● Required work: What is needed is an exact repeat of the entries, with no pictures in it.

────────

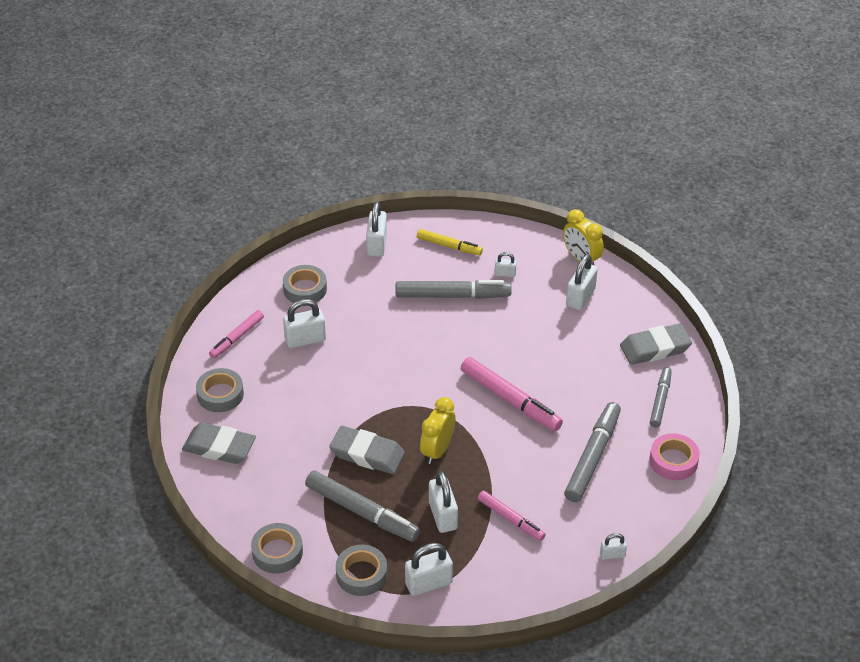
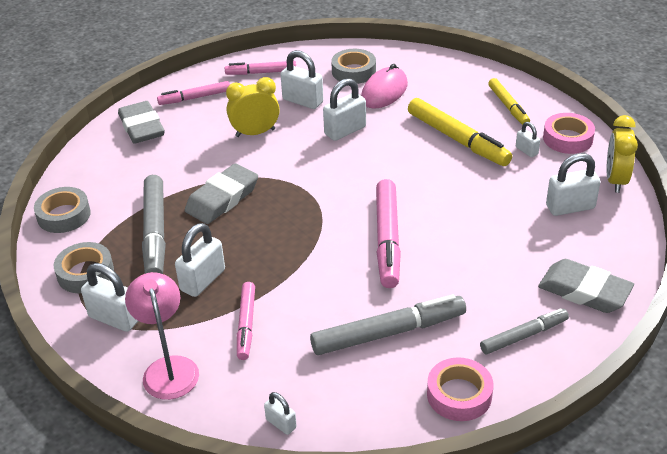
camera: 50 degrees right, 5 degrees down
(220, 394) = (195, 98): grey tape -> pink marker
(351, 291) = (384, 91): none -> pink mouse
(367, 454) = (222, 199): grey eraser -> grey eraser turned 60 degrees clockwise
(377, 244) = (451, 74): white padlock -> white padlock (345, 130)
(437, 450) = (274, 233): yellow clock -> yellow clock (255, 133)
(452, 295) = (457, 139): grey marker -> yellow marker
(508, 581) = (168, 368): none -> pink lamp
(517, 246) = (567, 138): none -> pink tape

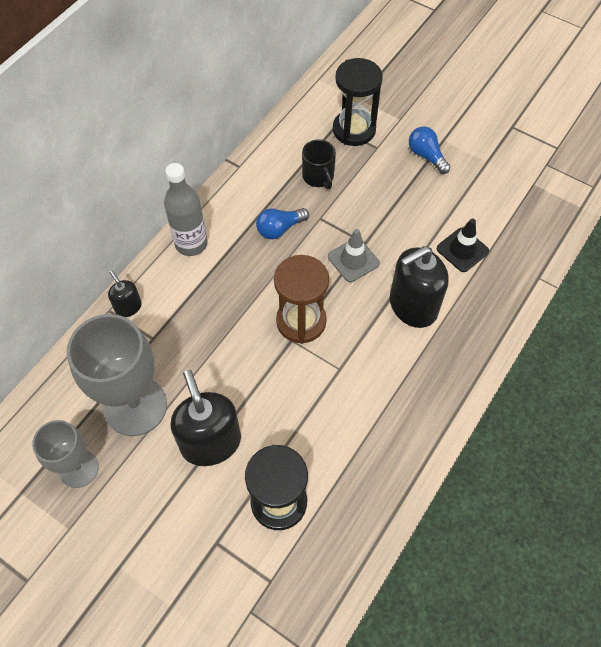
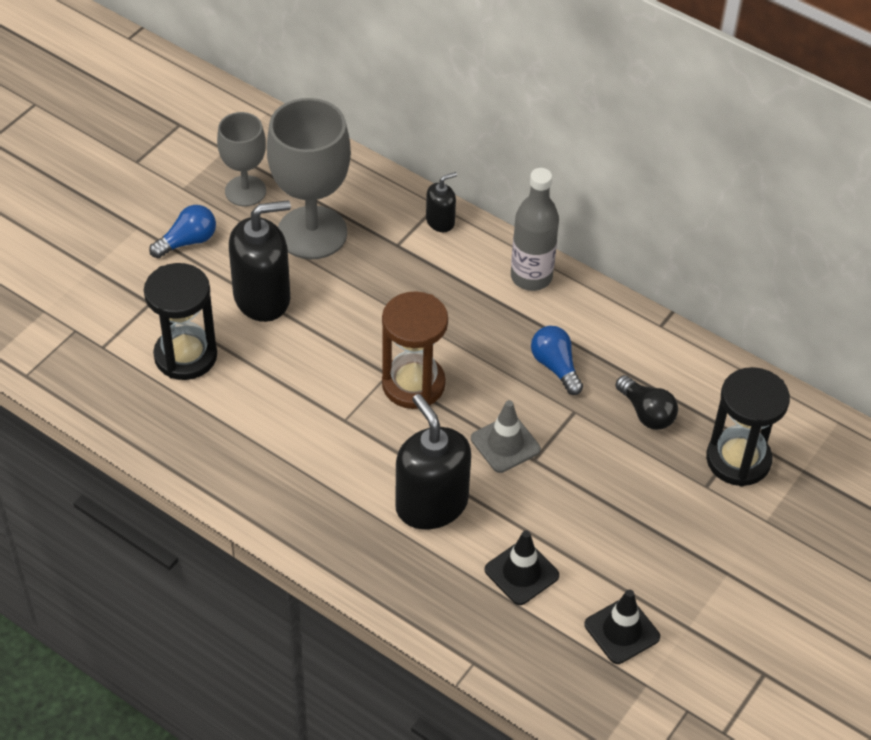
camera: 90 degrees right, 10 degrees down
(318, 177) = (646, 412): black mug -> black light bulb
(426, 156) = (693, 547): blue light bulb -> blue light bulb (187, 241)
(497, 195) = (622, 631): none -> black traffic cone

────────

● The answer:
camera: 50 degrees right, 5 degrees down
(220, 394) = (195, 98): grey tape -> pink marker
(351, 291) = (384, 91): none -> pink mouse
(367, 454) = (222, 199): grey eraser -> grey eraser turned 60 degrees clockwise
(377, 244) = (451, 74): white padlock -> white padlock (345, 130)
(437, 450) = (274, 233): yellow clock -> yellow clock (255, 133)
(452, 295) = (457, 139): grey marker -> yellow marker
(508, 581) = (168, 368): none -> pink lamp
(517, 246) = (567, 138): none -> pink tape

camera: 90 degrees right, 10 degrees down
(318, 177) = (646, 412): black mug -> black light bulb
(426, 156) = (693, 547): blue light bulb -> blue light bulb (187, 241)
(497, 195) = (622, 631): none -> black traffic cone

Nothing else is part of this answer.